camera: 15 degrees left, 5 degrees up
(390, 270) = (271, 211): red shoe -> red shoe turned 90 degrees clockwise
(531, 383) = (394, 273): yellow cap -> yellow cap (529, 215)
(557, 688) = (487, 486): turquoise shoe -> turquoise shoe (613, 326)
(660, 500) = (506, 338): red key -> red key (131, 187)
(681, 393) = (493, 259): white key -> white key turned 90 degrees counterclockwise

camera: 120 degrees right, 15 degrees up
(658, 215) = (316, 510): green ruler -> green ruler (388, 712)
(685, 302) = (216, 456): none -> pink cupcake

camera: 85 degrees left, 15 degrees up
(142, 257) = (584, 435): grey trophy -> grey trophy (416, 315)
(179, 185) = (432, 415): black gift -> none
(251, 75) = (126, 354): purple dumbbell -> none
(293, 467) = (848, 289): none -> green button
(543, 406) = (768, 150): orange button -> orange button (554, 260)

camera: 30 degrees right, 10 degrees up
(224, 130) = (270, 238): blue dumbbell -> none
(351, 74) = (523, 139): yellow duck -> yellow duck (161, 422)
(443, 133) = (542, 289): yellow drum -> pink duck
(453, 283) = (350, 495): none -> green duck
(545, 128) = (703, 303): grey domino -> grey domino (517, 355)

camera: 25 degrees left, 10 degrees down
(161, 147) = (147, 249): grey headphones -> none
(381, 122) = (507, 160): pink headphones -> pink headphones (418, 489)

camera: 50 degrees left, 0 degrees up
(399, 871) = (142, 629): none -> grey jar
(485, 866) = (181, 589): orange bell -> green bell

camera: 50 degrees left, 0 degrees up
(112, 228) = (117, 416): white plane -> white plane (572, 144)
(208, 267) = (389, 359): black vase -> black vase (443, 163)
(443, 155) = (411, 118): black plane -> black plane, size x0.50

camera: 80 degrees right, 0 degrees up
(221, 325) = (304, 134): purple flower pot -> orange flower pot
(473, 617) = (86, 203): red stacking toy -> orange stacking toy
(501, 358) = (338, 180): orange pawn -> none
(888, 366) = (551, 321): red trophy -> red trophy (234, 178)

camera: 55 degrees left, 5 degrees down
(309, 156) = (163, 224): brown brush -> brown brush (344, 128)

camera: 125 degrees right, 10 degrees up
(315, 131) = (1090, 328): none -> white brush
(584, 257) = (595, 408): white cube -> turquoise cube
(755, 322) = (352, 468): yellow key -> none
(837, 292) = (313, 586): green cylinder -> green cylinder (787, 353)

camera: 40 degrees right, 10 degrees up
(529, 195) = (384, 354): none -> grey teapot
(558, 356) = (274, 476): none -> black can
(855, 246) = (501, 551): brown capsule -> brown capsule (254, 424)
★ ★ ★ ★
= Exercise =
Exactly as written, transcribe each line of the data.

= Answer to the exercise =
camera: 15 degrees left, 5 degrees up
(390, 270) = (271, 211): red shoe -> red shoe turned 90 degrees clockwise
(531, 383) = (394, 273): yellow cap -> yellow cap (529, 215)
(557, 688) = (487, 486): turquoise shoe -> turquoise shoe (613, 326)
(660, 500) = (506, 338): red key -> red key (131, 187)
(681, 393) = (493, 259): white key -> white key turned 90 degrees counterclockwise

camera: 120 degrees right, 15 degrees up
(658, 215) = (316, 510): green ruler -> green ruler (388, 712)
(685, 302) = (216, 456): none -> pink cupcake

camera: 85 degrees left, 15 degrees up
(142, 257) = (584, 435): grey trophy -> grey trophy (416, 315)
(179, 185) = (432, 415): black gift -> none
(251, 75) = (126, 354): purple dumbbell -> none
(293, 467) = (848, 289): none -> green button
(543, 406) = (768, 150): orange button -> orange button (554, 260)

camera: 30 degrees right, 10 degrees up
(224, 130) = (270, 238): blue dumbbell -> none
(351, 74) = (523, 139): yellow duck -> yellow duck (161, 422)
(443, 133) = (542, 289): yellow drum -> pink duck
(453, 283) = (350, 495): none -> green duck
(545, 128) = (703, 303): grey domino -> grey domino (517, 355)

camera: 25 degrees left, 10 degrees down
(161, 147) = (147, 249): grey headphones -> none
(381, 122) = (507, 160): pink headphones -> pink headphones (418, 489)

camera: 50 degrees left, 0 degrees up
(399, 871) = (142, 629): none -> grey jar
(485, 866) = (181, 589): orange bell -> green bell

camera: 50 degrees left, 0 degrees up
(112, 228) = (117, 416): white plane -> white plane (572, 144)
(208, 267) = (389, 359): black vase -> black vase (443, 163)
(443, 155) = (411, 118): black plane -> black plane, size x0.50

camera: 80 degrees right, 0 degrees up
(221, 325) = (304, 134): purple flower pot -> orange flower pot
(473, 617) = (86, 203): red stacking toy -> orange stacking toy
(501, 358) = (338, 180): orange pawn -> none
(888, 366) = (551, 321): red trophy -> red trophy (234, 178)

camera: 55 degrees left, 5 degrees down
(309, 156) = (163, 224): brown brush -> brown brush (344, 128)

camera: 125 degrees right, 10 degrees up
(315, 131) = (1090, 328): none -> white brush
(584, 257) = (595, 408): white cube -> turquoise cube
(755, 322) = (352, 468): yellow key -> none
(837, 292) = (313, 586): green cylinder -> green cylinder (787, 353)

camera: 40 degrees right, 10 degrees up
(529, 195) = (384, 354): none -> grey teapot
(558, 356) = (274, 476): none -> black can
(855, 246) = (501, 551): brown capsule -> brown capsule (254, 424)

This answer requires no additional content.